== TASK TO CARRY OUT ==
In the entries that follow, find each line with the word "none" and copy it.

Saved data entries
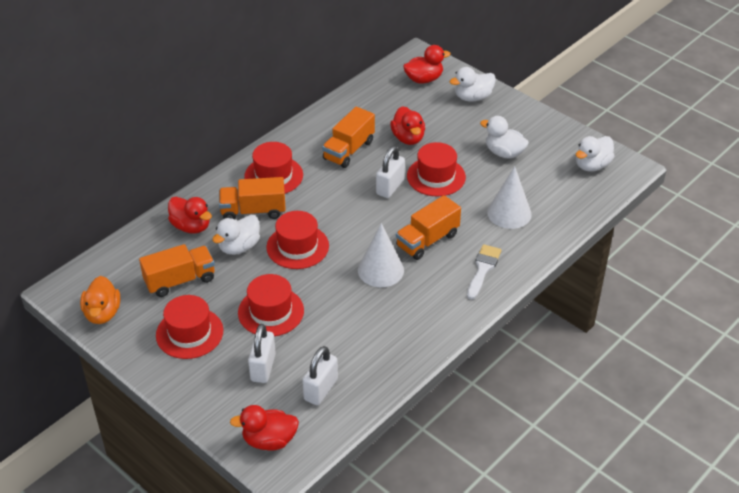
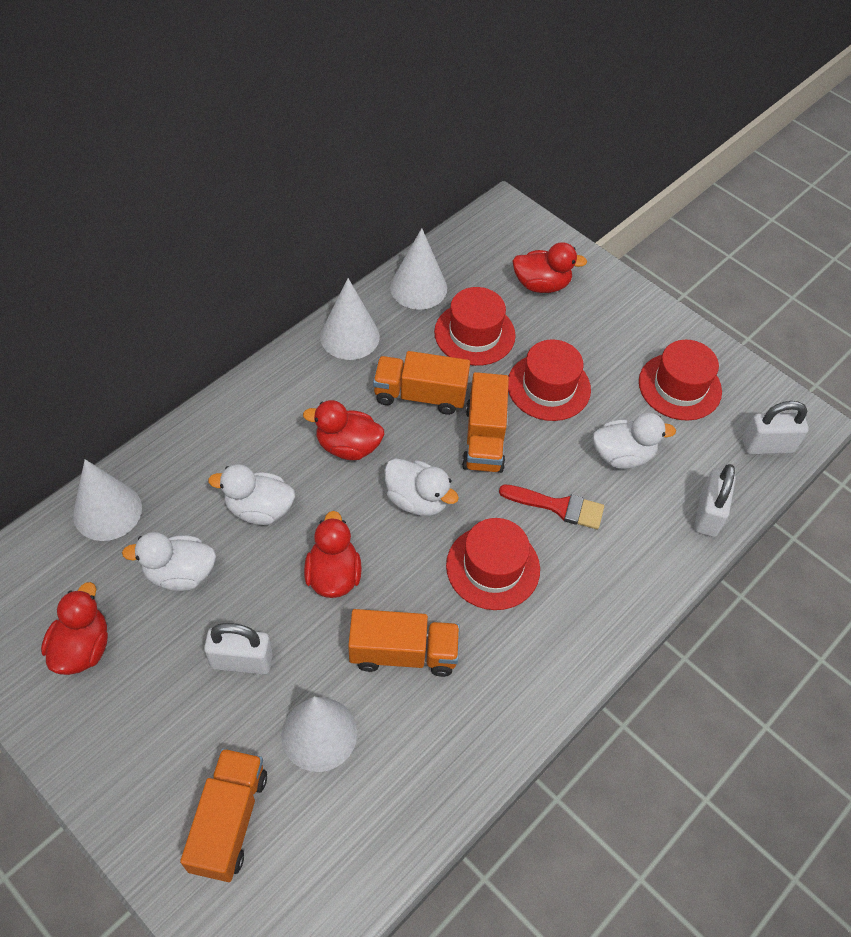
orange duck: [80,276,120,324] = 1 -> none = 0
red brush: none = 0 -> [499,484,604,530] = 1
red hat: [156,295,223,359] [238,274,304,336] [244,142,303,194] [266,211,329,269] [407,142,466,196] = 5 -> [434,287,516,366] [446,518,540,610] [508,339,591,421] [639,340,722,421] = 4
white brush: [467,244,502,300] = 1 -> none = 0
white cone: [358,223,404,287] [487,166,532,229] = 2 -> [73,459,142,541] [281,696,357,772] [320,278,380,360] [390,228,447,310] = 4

== YOUR SOLUTION ==
orange duck: [80,276,120,324] = 1 -> none = 0
red brush: none = 0 -> [499,484,604,530] = 1
white brush: [467,244,502,300] = 1 -> none = 0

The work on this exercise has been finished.